■ **Input for this task**
----------------------------------------
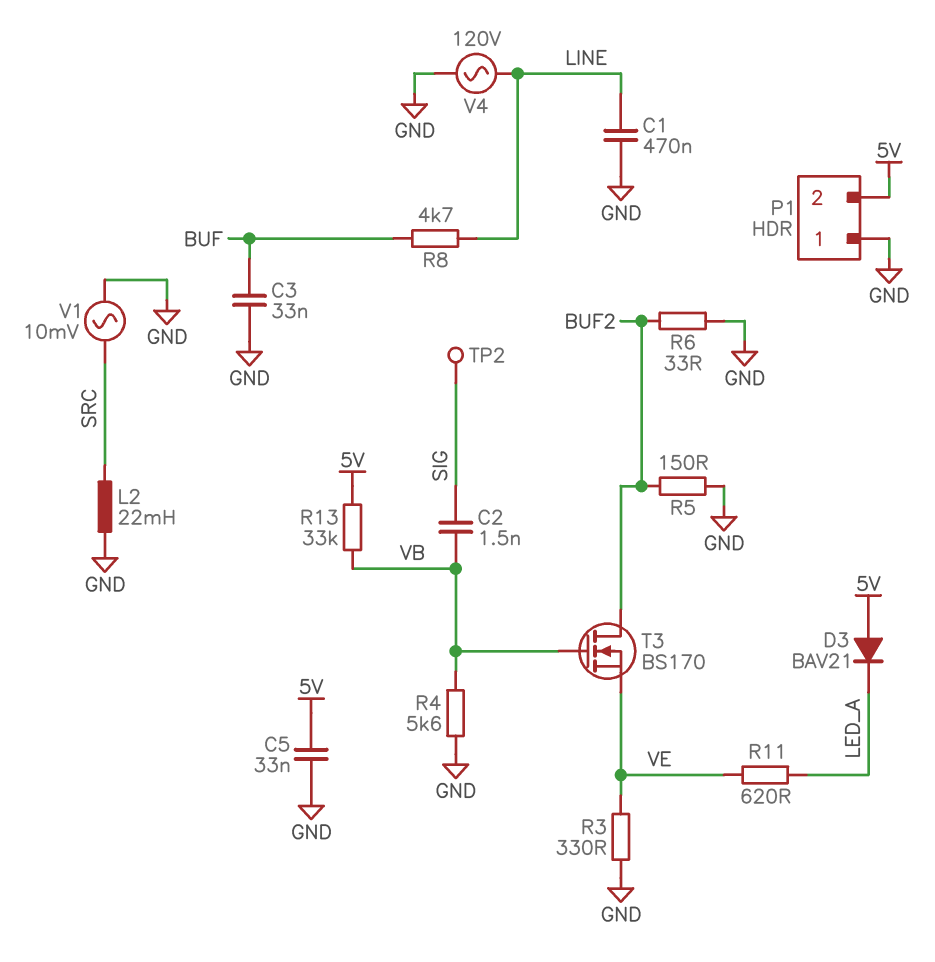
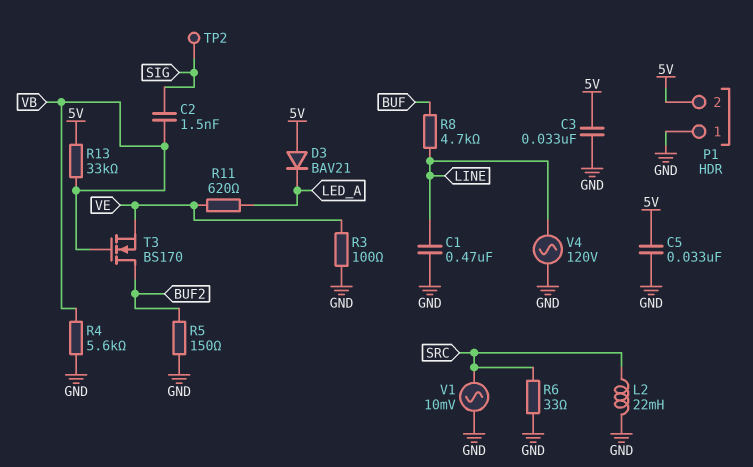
C3: 33nF (BUF, GND) -> 33nF (5V, GND)
R3: 330 (GND, VE) -> 100 (GND, VE)
R6: 33 (BUF2, GND) -> 33 (GND, SRC)

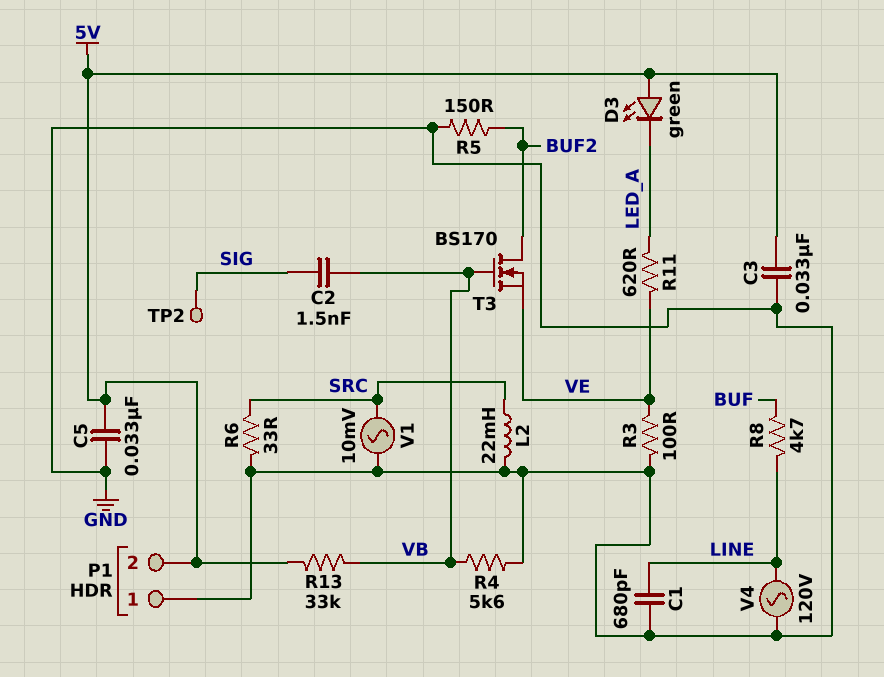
C1: 470nF (GND, LINE) -> 680pF (GND, LINE)
D3: diode BAV21 (A 5V, K LED_A) -> LED green (A 5V, K LED_A)

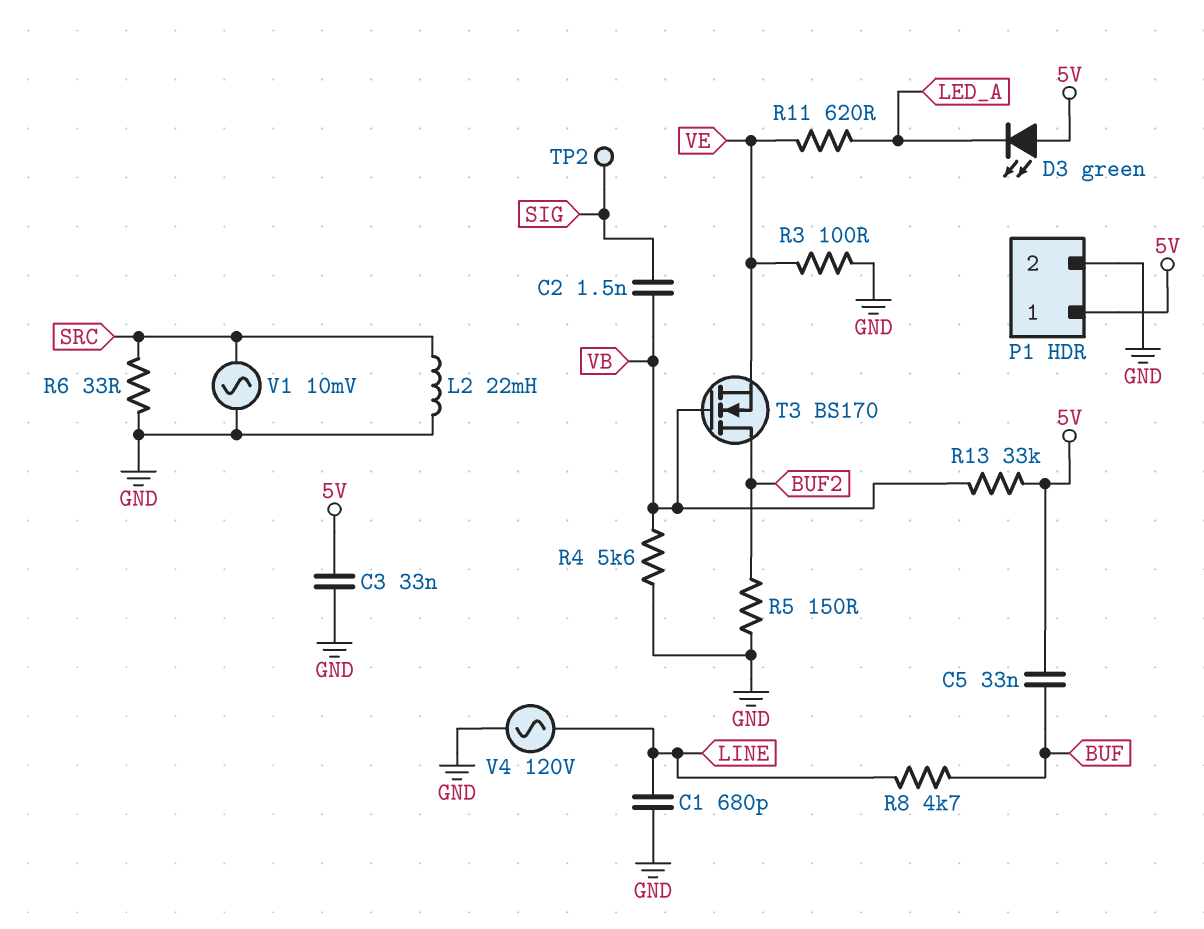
C5: 33nF (5V, GND) -> 33nF (5V, BUF)
P1 pin 1: GND -> 5V
P1 pin 2: 5V -> GND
----------------------------------------
■ **Task prompt**
Your copy should consist only of the lines from the line holding "D3: diode BAV21" through the final line of the listing above, both included, with all pictures omitted.

■ **Result of the exercise**
D3: diode BAV21 (A 5V, K LED_A) -> LED green (A 5V, K LED_A)

C5: 33nF (5V, GND) -> 33nF (5V, BUF)
P1 pin 1: GND -> 5V
P1 pin 2: 5V -> GND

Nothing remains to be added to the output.